Output all entries below exactly as they are given.

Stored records
──────────

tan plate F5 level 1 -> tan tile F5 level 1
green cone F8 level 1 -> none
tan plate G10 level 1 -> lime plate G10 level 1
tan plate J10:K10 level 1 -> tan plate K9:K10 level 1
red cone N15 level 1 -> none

──────────

> WRITTEN SOLUTION
tan plate F5 level 1 -> tan tile F5 level 1
green cone F8 level 1 -> none
tan plate G10 level 1 -> lime plate G10 level 1
tan plate J10:K10 level 1 -> tan plate K9:K10 level 1
red cone N15 level 1 -> none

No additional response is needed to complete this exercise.